● Extracted material
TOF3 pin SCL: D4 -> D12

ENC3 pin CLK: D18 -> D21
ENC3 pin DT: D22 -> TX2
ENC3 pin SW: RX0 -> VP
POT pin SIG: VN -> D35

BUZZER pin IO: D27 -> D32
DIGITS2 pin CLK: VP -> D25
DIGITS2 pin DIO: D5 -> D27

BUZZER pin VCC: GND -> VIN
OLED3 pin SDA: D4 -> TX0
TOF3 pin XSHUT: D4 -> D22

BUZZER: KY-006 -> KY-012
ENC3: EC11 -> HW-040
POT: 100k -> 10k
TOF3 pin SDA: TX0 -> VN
==
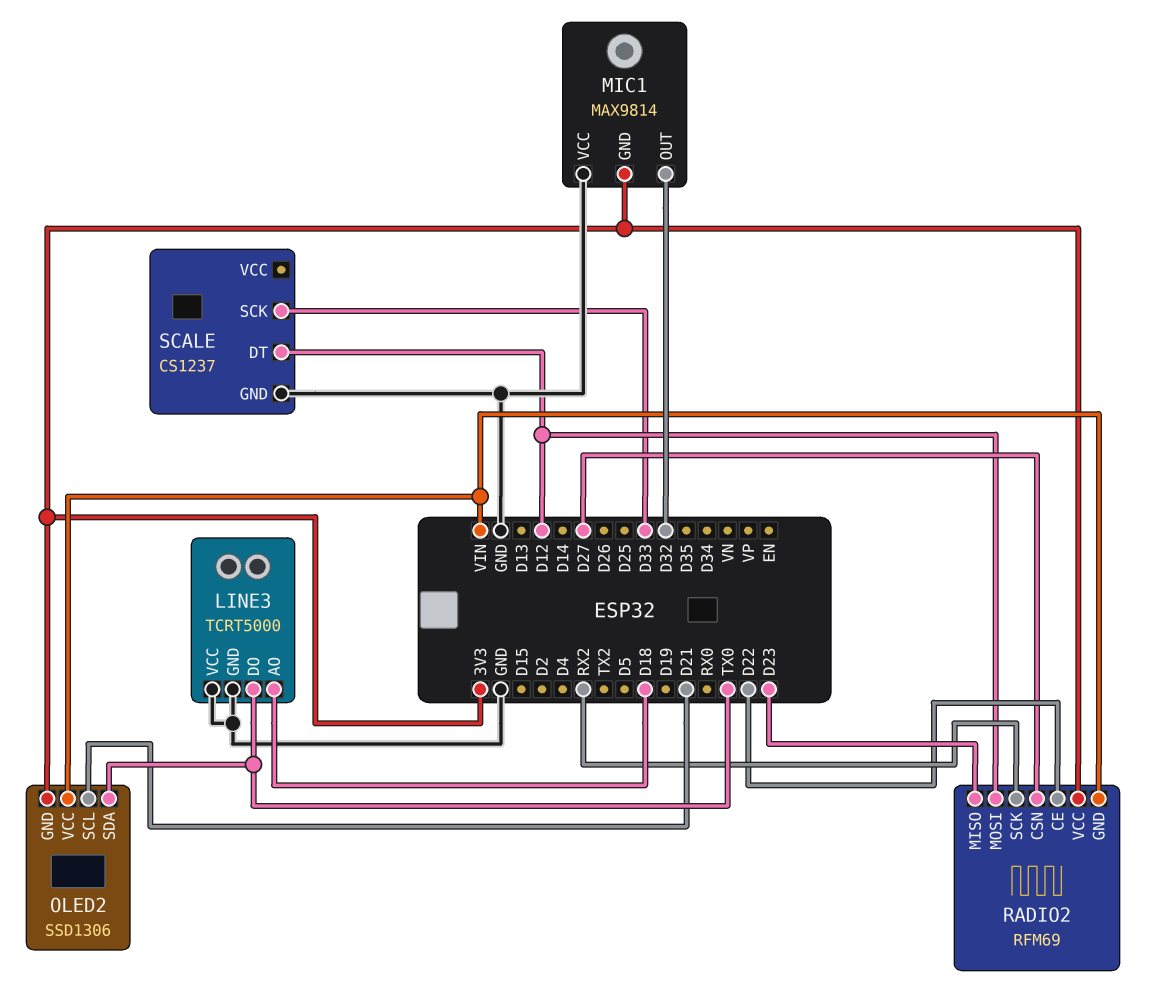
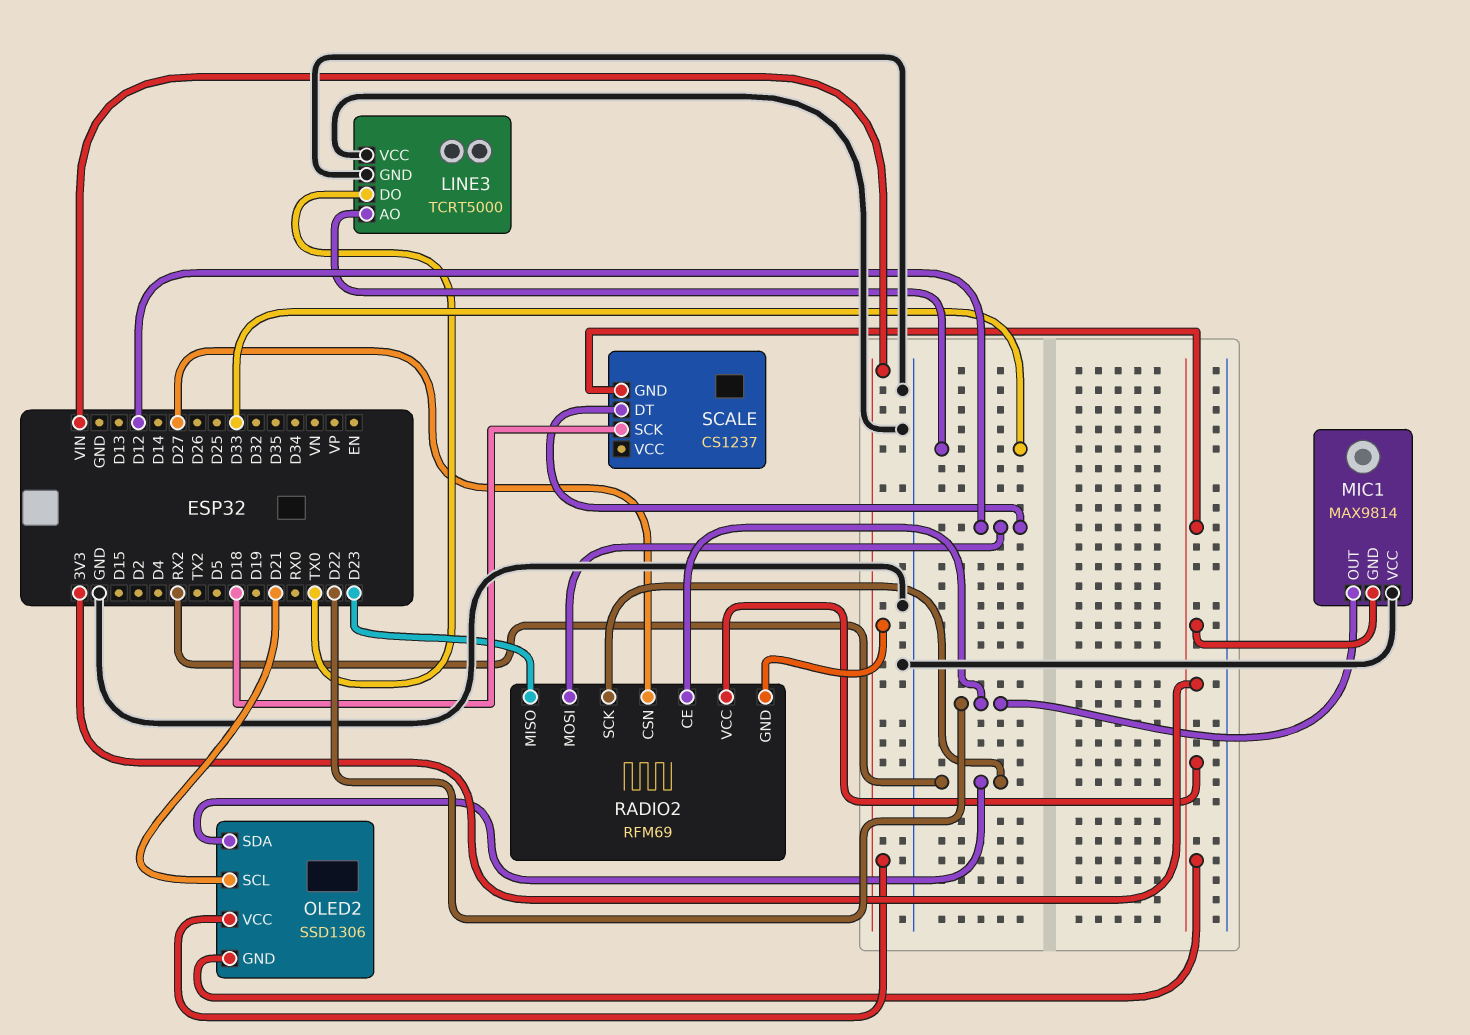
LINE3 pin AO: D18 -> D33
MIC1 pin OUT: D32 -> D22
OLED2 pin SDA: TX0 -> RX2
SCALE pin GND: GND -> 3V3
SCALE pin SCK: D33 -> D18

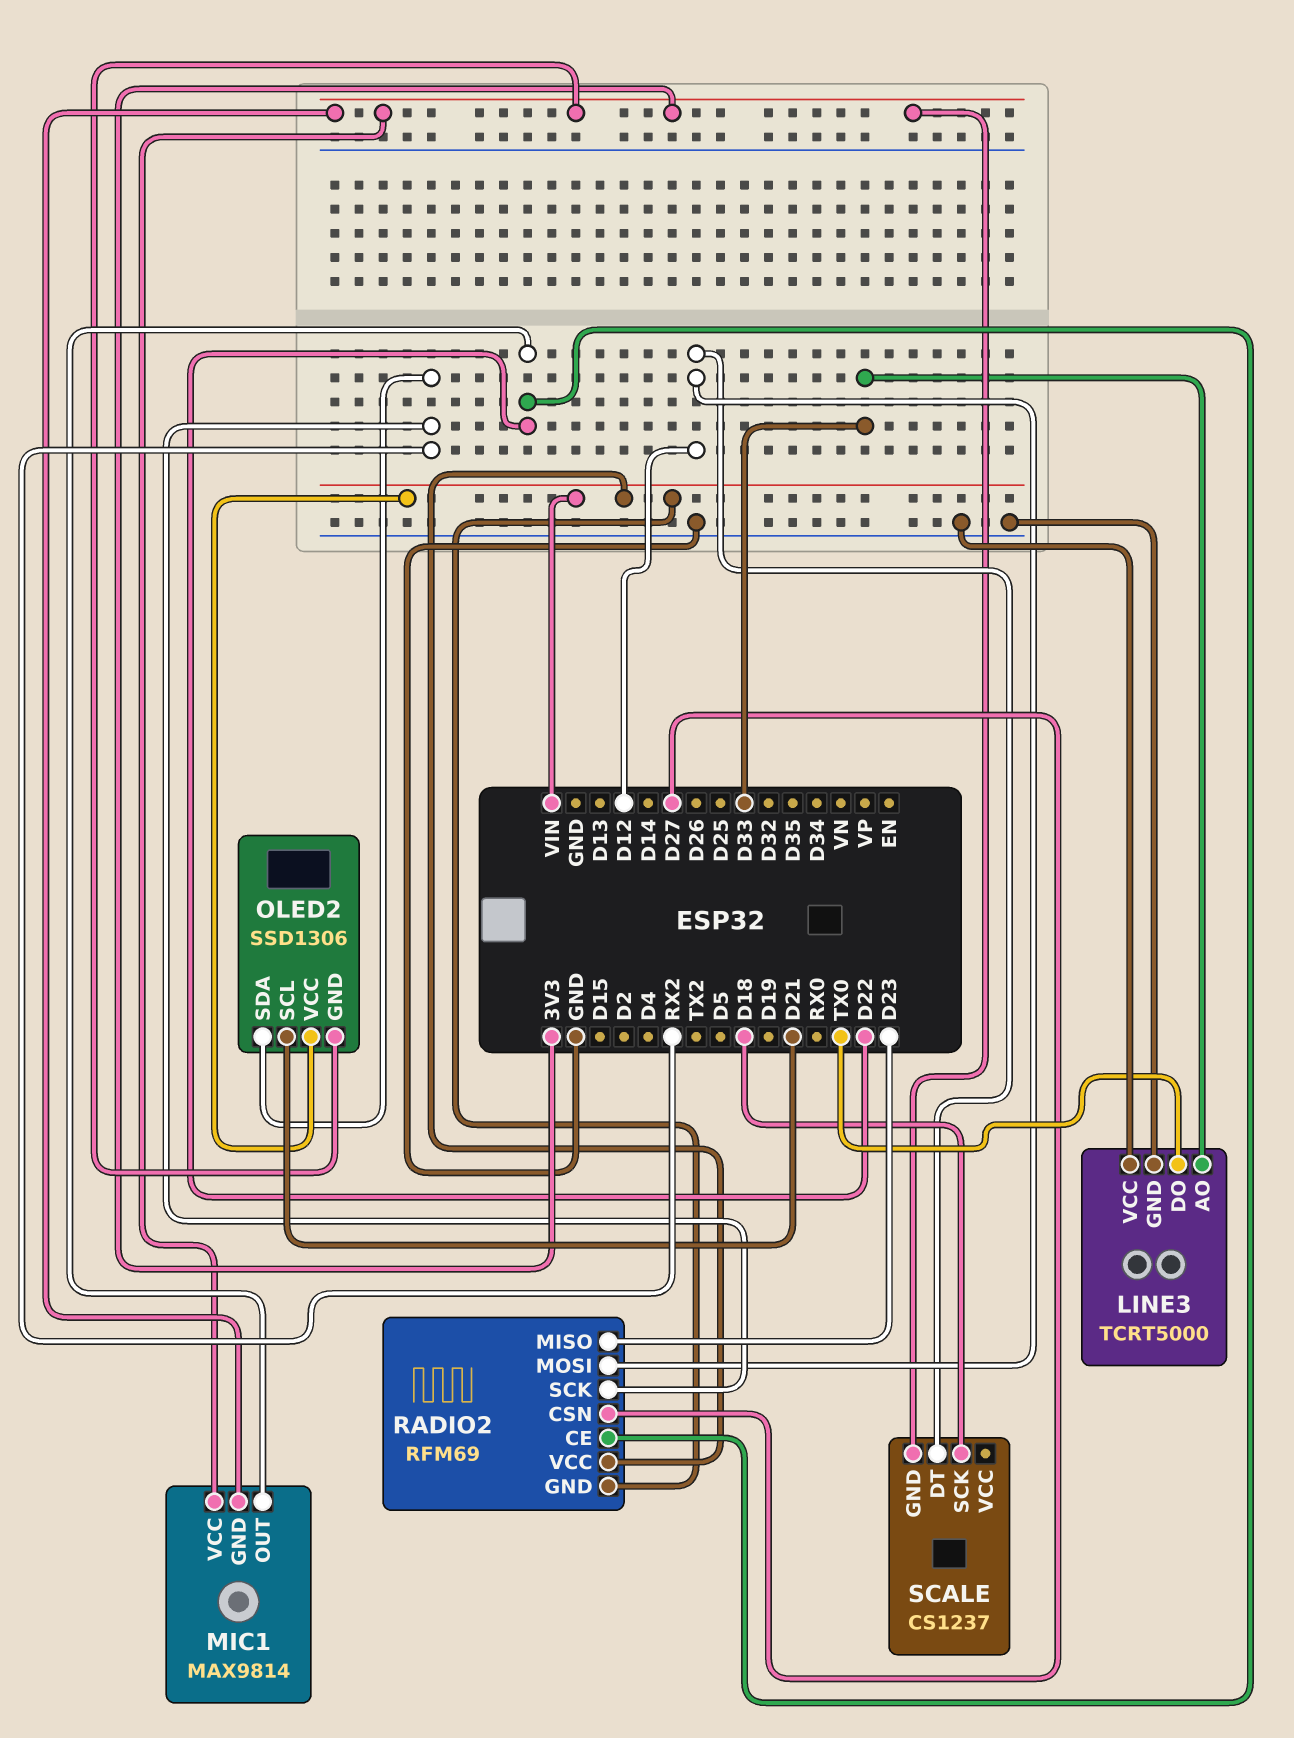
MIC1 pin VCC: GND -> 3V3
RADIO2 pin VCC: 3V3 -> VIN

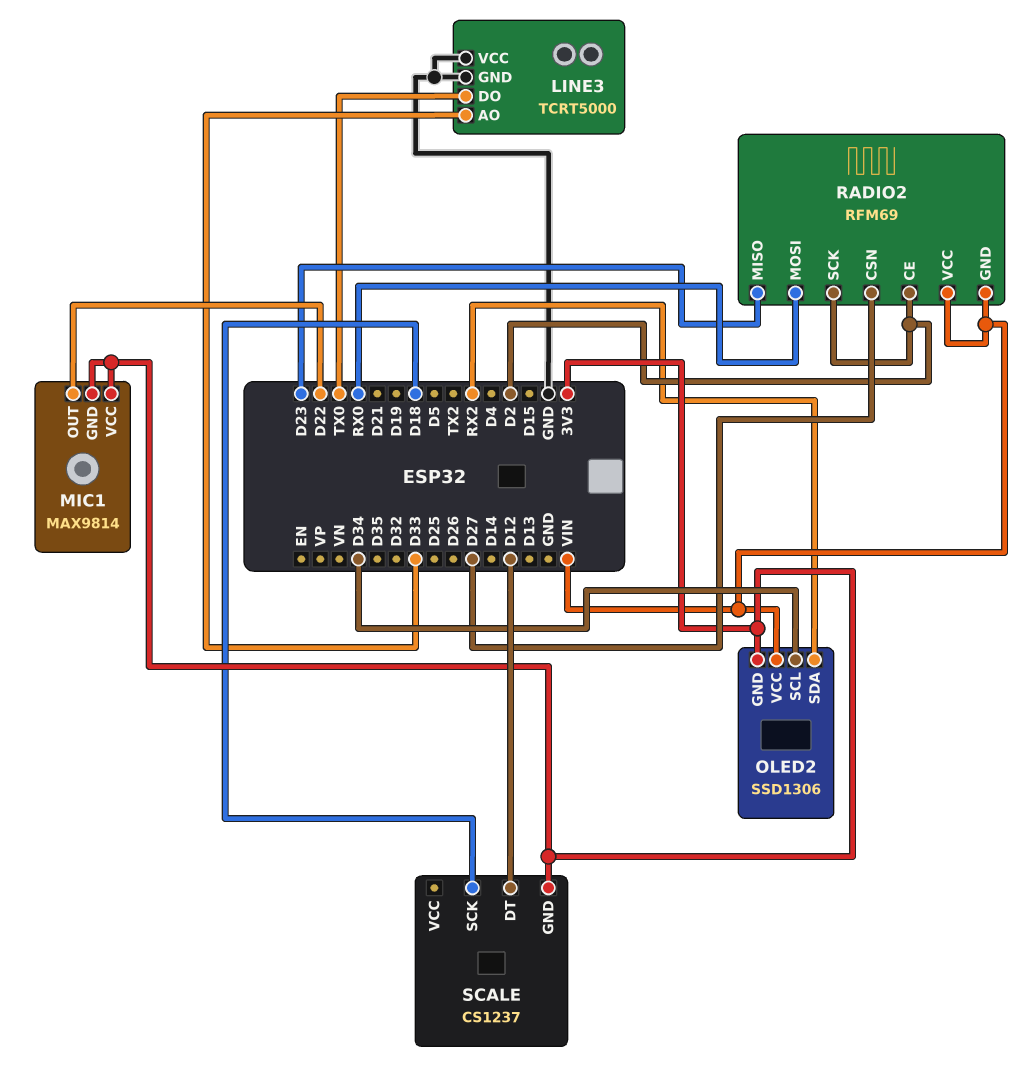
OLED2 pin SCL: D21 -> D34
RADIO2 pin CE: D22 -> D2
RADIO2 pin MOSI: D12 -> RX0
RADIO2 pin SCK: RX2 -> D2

● Task to complete
Out of the listing above, reproduce exactly the lines from the one with "DIGITS2 pin DIO: D5 -> D27" up to and including the one with "TOF3 pin SDA: TX0 -> VN".

● Final answer
DIGITS2 pin DIO: D5 -> D27

BUZZER pin VCC: GND -> VIN
OLED3 pin SDA: D4 -> TX0
TOF3 pin XSHUT: D4 -> D22

BUZZER: KY-006 -> KY-012
ENC3: EC11 -> HW-040
POT: 100k -> 10k
TOF3 pin SDA: TX0 -> VN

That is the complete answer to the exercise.